**WORK INSTRUCTION**
The response must contain every line of the records that follow, duplicated exactly.
*** DATASET RECORDS Section Begins ***
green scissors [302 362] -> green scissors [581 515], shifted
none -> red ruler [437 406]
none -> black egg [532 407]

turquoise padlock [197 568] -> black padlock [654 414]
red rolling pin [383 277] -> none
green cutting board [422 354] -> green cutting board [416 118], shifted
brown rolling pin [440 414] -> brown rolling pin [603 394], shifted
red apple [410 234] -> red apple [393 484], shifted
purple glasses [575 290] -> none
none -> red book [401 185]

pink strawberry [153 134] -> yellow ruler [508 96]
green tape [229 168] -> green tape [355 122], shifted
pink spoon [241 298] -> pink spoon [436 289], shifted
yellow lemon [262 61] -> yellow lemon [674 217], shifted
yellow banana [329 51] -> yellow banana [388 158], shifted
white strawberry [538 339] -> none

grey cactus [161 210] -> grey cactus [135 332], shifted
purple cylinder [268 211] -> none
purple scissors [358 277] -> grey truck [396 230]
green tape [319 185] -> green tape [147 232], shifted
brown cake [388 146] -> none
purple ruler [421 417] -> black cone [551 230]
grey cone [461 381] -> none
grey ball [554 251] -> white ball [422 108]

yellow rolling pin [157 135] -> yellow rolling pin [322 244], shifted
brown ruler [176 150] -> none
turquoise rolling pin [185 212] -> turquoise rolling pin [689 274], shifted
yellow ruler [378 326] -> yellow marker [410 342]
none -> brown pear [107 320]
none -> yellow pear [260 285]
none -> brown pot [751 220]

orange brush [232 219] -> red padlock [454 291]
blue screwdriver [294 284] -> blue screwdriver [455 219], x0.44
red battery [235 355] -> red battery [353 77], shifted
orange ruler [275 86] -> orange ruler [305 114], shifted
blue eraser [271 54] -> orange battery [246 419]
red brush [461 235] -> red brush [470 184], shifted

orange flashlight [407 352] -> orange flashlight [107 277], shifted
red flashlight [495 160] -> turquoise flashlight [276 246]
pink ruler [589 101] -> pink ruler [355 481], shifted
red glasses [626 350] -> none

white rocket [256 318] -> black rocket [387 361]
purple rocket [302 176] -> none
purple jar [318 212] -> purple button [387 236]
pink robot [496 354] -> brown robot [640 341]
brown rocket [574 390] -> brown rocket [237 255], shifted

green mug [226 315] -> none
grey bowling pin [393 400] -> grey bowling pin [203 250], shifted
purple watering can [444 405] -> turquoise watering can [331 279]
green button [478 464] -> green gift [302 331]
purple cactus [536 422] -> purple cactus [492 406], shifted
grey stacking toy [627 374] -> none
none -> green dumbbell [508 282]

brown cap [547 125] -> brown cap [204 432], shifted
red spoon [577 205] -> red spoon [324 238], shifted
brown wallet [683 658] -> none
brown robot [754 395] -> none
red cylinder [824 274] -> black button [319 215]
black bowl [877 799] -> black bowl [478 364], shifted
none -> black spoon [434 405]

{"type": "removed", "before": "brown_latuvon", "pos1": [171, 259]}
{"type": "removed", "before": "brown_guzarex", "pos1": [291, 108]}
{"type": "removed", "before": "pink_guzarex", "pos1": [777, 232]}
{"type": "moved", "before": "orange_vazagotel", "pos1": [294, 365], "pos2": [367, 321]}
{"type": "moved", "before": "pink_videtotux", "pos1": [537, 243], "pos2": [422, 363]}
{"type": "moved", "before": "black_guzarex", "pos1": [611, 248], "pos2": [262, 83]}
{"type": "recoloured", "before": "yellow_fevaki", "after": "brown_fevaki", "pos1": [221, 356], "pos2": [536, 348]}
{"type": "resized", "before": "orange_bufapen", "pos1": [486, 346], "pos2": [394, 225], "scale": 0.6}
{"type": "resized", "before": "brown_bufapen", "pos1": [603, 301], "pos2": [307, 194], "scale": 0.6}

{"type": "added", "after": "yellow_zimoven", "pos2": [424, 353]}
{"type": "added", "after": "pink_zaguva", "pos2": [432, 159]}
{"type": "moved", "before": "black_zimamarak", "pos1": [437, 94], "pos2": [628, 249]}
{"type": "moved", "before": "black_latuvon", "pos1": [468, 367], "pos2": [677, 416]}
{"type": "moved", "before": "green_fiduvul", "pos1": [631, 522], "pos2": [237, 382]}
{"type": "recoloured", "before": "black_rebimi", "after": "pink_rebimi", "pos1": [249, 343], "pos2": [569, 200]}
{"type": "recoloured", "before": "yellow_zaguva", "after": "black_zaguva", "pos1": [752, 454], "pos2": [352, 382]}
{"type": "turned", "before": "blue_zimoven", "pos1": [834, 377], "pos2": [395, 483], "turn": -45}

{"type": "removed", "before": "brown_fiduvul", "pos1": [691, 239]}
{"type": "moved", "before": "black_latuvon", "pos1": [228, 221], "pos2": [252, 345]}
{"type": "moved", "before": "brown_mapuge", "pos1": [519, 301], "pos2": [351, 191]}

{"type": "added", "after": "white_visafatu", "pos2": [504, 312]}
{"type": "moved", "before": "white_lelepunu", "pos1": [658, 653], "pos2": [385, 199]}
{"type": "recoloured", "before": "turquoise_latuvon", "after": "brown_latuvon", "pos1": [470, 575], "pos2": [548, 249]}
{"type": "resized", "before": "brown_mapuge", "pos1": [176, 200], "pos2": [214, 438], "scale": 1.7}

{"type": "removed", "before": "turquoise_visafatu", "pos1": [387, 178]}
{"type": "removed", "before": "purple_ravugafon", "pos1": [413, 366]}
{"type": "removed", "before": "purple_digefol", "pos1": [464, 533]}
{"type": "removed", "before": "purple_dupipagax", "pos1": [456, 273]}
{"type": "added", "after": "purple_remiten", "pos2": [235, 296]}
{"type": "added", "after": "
*** DATASET RECORDS Section Ends ***
**RESULT BELOW**
green scissors [302 362] -> green scissors [581 515], shifted
none -> red ruler [437 406]
none -> black egg [532 407]

turquoise padlock [197 568] -> black padlock [654 414]
red rolling pin [383 277] -> none
green cutting board [422 354] -> green cutting board [416 118], shifted
brown rolling pin [440 414] -> brown rolling pin [603 394], shifted
red apple [410 234] -> red apple [393 484], shifted
purple glasses [575 290] -> none
none -> red book [401 185]

pink strawberry [153 134] -> yellow ruler [508 96]
green tape [229 168] -> green tape [355 122], shifted
pink spoon [241 298] -> pink spoon [436 289], shifted
yellow lemon [262 61] -> yellow lemon [674 217], shifted
yellow banana [329 51] -> yellow banana [388 158], shifted
white strawberry [538 339] -> none

grey cactus [161 210] -> grey cactus [135 332], shifted
purple cylinder [268 211] -> none
purple scissors [358 277] -> grey truck [396 230]
green tape [319 185] -> green tape [147 232], shifted
brown cake [388 146] -> none
purple ruler [421 417] -> black cone [551 230]
grey cone [461 381] -> none
grey ball [554 251] -> white ball [422 108]

yellow rolling pin [157 135] -> yellow rolling pin [322 244], shifted
brown ruler [176 150] -> none
turquoise rolling pin [185 212] -> turquoise rolling pin [689 274], shifted
yellow ruler [378 326] -> yellow marker [410 342]
none -> brown pear [107 320]
none -> yellow pear [260 285]
none -> brown pot [751 220]

orange brush [232 219] -> red padlock [454 291]
blue screwdriver [294 284] -> blue screwdriver [455 219], x0.44
red battery [235 355] -> red battery [353 77], shifted
orange ruler [275 86] -> orange ruler [305 114], shifted
blue eraser [271 54] -> orange battery [246 419]
red brush [461 235] -> red brush [470 184], shifted

orange flashlight [407 352] -> orange flashlight [107 277], shifted
red flashlight [495 160] -> turquoise flashlight [276 246]
pink ruler [589 101] -> pink ruler [355 481], shifted
red glasses [626 350] -> none

white rocket [256 318] -> black rocket [387 361]
purple rocket [302 176] -> none
purple jar [318 212] -> purple button [387 236]
pink robot [496 354] -> brown robot [640 341]
brown rocket [574 390] -> brown rocket [237 255], shifted

green mug [226 315] -> none
grey bowling pin [393 400] -> grey bowling pin [203 250], shifted
purple watering can [444 405] -> turquoise watering can [331 279]
green button [478 464] -> green gift [302 331]
purple cactus [536 422] -> purple cactus [492 406], shifted
grey stacking toy [627 374] -> none
none -> green dumbbell [508 282]

brown cap [547 125] -> brown cap [204 432], shifted
red spoon [577 205] -> red spoon [324 238], shifted
brown wallet [683 658] -> none
brown robot [754 395] -> none
red cylinder [824 274] -> black button [319 215]
black bowl [877 799] -> black bowl [478 364], shifted
none -> black spoon [434 405]

{"type": "removed", "before": "brown_latuvon", "pos1": [171, 259]}
{"type": "removed", "before": "brown_guzarex", "pos1": [291, 108]}
{"type": "removed", "before": "pink_guzarex", "pos1": [777, 232]}
{"type": "moved", "before": "orange_vazagotel", "pos1": [294, 365], "pos2": [367, 321]}
{"type": "moved", "before": "pink_videtotux", "pos1": [537, 243], "pos2": [422, 363]}
{"type": "moved", "before": "black_guzarex", "pos1": [611, 248], "pos2": [262, 83]}
{"type": "recoloured", "before": "yellow_fevaki", "after": "brown_fevaki", "pos1": [221, 356], "pos2": [536, 348]}
{"type": "resized", "before": "orange_bufapen", "pos1": [486, 346], "pos2": [394, 225], "scale": 0.6}
{"type": "resized", "before": "brown_bufapen", "pos1": [603, 301], "pos2": [307, 194], "scale": 0.6}

{"type": "added", "after": "yellow_zimoven", "pos2": [424, 353]}
{"type": "added", "after": "pink_zaguva", "pos2": [432, 159]}
{"type": "moved", "before": "black_zimamarak", "pos1": [437, 94], "pos2": [628, 249]}
{"type": "moved", "before": "black_latuvon", "pos1": [468, 367], "pos2": [677, 416]}
{"type": "moved", "before": "green_fiduvul", "pos1": [631, 522], "pos2": [237, 382]}
{"type": "recoloured", "before": "black_rebimi", "after": "pink_rebimi", "pos1": [249, 343], "pos2": [569, 200]}
{"type": "recoloured", "before": "yellow_zaguva", "after": "black_zaguva", "pos1": [752, 454], "pos2": [352, 382]}
{"type": "turned", "before": "blue_zimoven", "pos1": [834, 377], "pos2": [395, 483], "turn": -45}

{"type": "removed", "before": "brown_fiduvul", "pos1": [691, 239]}
{"type": "moved", "before": "black_latuvon", "pos1": [228, 221], "pos2": [252, 345]}
{"type": "moved", "before": "brown_mapuge", "pos1": [519, 301], "pos2": [351, 191]}

{"type": "added", "after": "white_visafatu", "pos2": [504, 312]}
{"type": "moved", "before": "white_lelepunu", "pos1": [658, 653], "pos2": [385, 199]}
{"type": "recoloured", "before": "turquoise_latuvon", "after": "brown_latuvon", "pos1": [470, 575], "pos2": [548, 249]}
{"type": "resized", "before": "brown_mapuge", "pos1": [176, 200], "pos2": [214, 438], "scale": 1.7}

{"type": "removed", "before": "turquoise_visafatu", "pos1": [387, 178]}
{"type": "removed", "before": "purple_ravugafon", "pos1": [413, 366]}
{"type": "removed", "before": "purple_digefol", "pos1": [464, 533]}
{"type": "removed", "before": "purple_dupipagax", "pos1": [456, 273]}
{"type": "added", "after": "purple_remiten", "pos2": [235, 296]}
{"type": "added", "after": "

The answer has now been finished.